## Object correspondence data
....
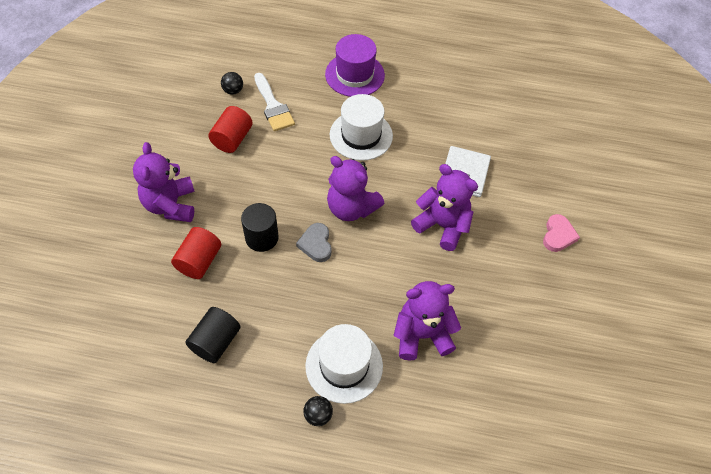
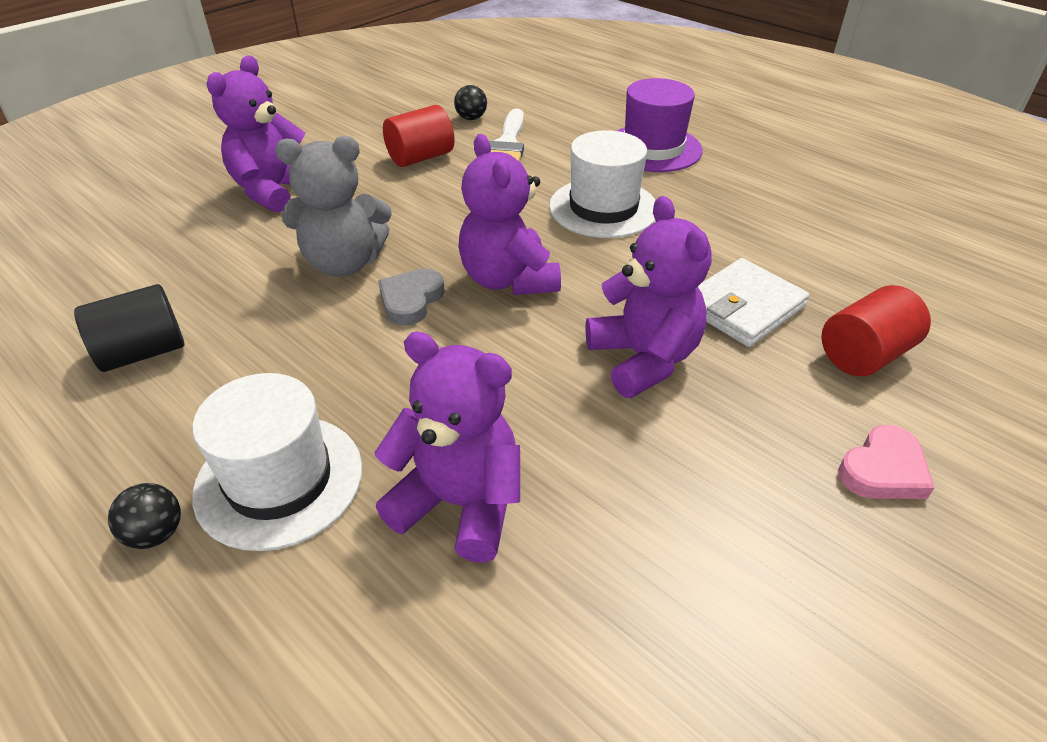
camera: 35 degrees right, 15 degrees down
(199, 261) = (237, 256): red cylinder -> red cylinder (864, 355)
(262, 238) = (344, 263): black cylinder -> grey teddy bear

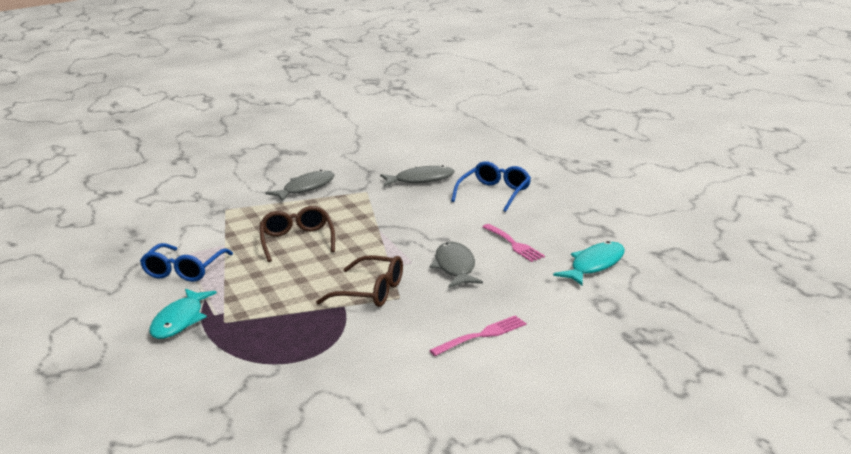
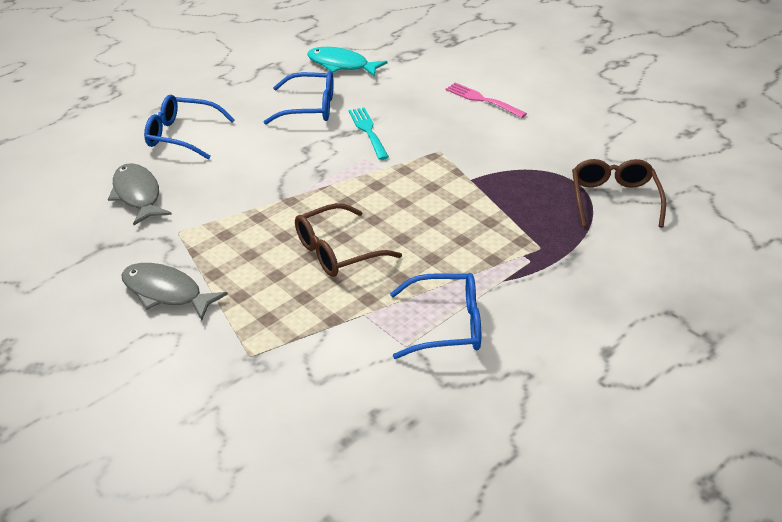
camera: 110 degrees left, 15 degrees up
(180, 321) = (556, 282): turquoise fish -> none
(370, 292) = (437, 169): brown glasses -> brown glasses (614, 199)
(455, 267) = (368, 131): grey fish -> turquoise fork
(513, 244) = (309, 107): pink fork -> blue glasses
....
## About this task
From the line containing "(455, 267) = (368, 131): grey" down to the last line of the records above, print every line exactly, with both ends kept.

## Your solution
(455, 267) = (368, 131): grey fish -> turquoise fork
(513, 244) = (309, 107): pink fork -> blue glasses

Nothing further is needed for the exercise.